**AIM OF THE TASK**
Could you repeat the listing below exactly while leaving its pictures behind?

**COLLECTED MATERIAL**
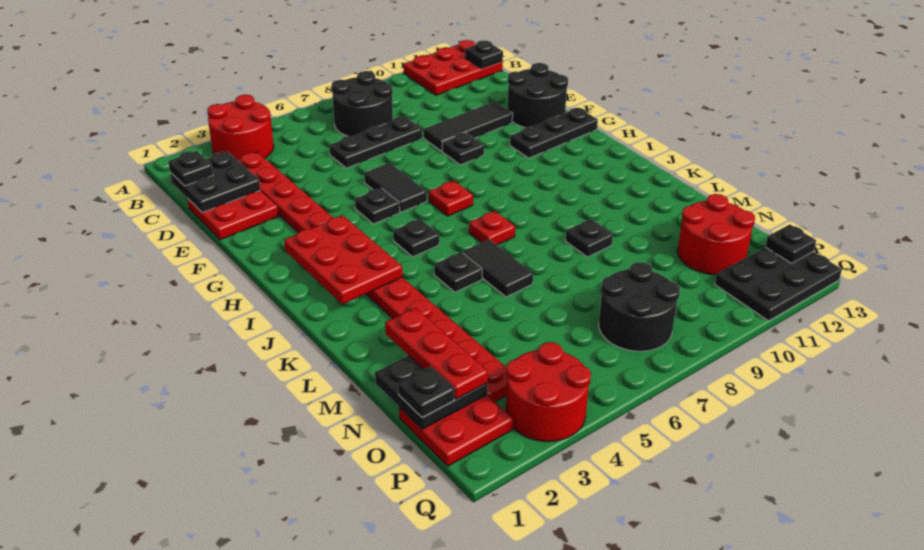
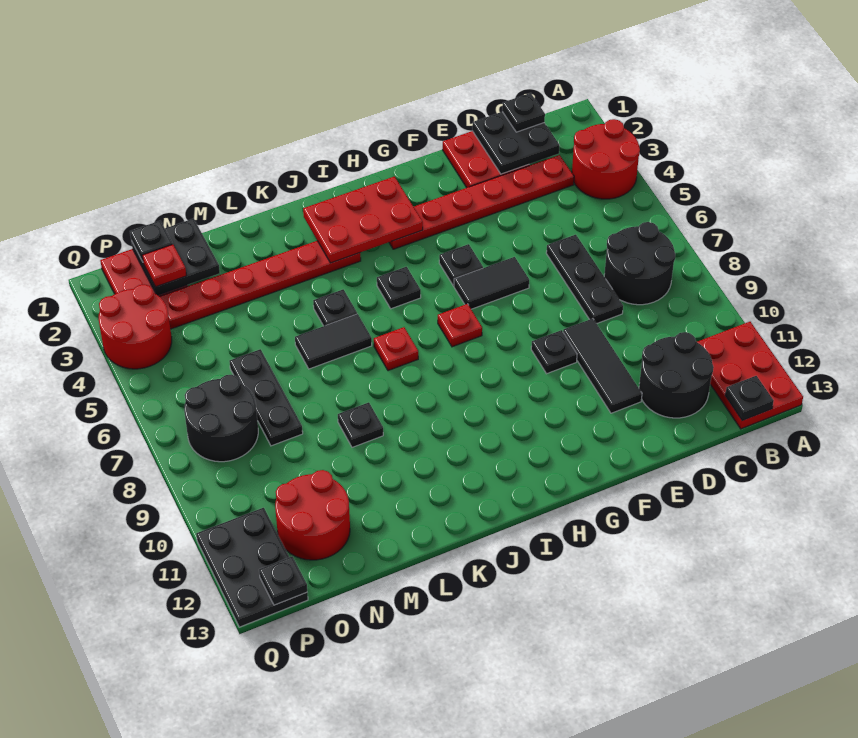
black round brick E12:F13 level 1 -> black round brick C11:D12 level 1
black plate G11:G13 level 1 -> black plate N6:N8 level 1
red plate M2:O2 level 3 -> red plate O2 level 3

**RESULT OF THIS TASK**
black round brick E12:F13 level 1 -> black round brick C11:D12 level 1
black plate G11:G13 level 1 -> black plate N6:N8 level 1
red plate M2:O2 level 3 -> red plate O2 level 3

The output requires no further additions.